• _AIM OF THE TASK_: Return every line from the one with "C5: 1uF (0V, SIG4) -> 15nF (0V, SIG4)" through the one with "C5: 1uF (GND, VS) -> 1uF (+15V, GND)", inclusive, exactly as it appears below.

Version difference data
★ ★ ★ ★ ★

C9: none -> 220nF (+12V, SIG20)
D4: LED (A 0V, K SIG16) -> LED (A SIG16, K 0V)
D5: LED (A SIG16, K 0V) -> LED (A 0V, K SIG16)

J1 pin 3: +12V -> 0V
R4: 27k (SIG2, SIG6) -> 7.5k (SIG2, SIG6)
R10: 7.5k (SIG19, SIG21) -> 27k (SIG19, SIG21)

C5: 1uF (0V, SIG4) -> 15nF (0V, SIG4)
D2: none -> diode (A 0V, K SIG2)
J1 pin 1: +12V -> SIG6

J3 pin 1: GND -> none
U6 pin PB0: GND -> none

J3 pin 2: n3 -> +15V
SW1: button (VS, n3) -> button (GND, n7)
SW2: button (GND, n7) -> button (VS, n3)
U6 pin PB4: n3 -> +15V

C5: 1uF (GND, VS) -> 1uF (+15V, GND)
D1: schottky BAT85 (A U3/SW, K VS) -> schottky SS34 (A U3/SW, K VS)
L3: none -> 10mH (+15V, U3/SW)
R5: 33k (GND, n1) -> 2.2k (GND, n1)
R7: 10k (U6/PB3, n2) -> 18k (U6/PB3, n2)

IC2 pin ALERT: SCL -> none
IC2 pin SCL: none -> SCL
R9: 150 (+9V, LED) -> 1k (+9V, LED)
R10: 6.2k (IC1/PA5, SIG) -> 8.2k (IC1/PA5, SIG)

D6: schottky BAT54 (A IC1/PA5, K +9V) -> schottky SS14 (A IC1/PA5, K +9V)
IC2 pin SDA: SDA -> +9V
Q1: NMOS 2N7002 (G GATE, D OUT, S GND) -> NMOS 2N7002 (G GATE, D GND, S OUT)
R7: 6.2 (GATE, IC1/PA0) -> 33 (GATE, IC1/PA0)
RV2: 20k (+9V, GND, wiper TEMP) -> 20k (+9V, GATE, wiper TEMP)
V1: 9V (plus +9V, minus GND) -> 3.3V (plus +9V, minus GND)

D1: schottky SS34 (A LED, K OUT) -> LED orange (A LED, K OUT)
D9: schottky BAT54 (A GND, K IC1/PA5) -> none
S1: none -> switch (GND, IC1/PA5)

★ ★ ★ ★ ★

• _ANSWER TO THIS EXERCISE_:
C5: 1uF (0V, SIG4) -> 15nF (0V, SIG4)
D2: none -> diode (A 0V, K SIG2)
J1 pin 1: +12V -> SIG6

J3 pin 1: GND -> none
U6 pin PB0: GND -> none

J3 pin 2: n3 -> +15V
SW1: button (VS, n3) -> button (GND, n7)
SW2: button (GND, n7) -> button (VS, n3)
U6 pin PB4: n3 -> +15V

C5: 1uF (GND, VS) -> 1uF (+15V, GND)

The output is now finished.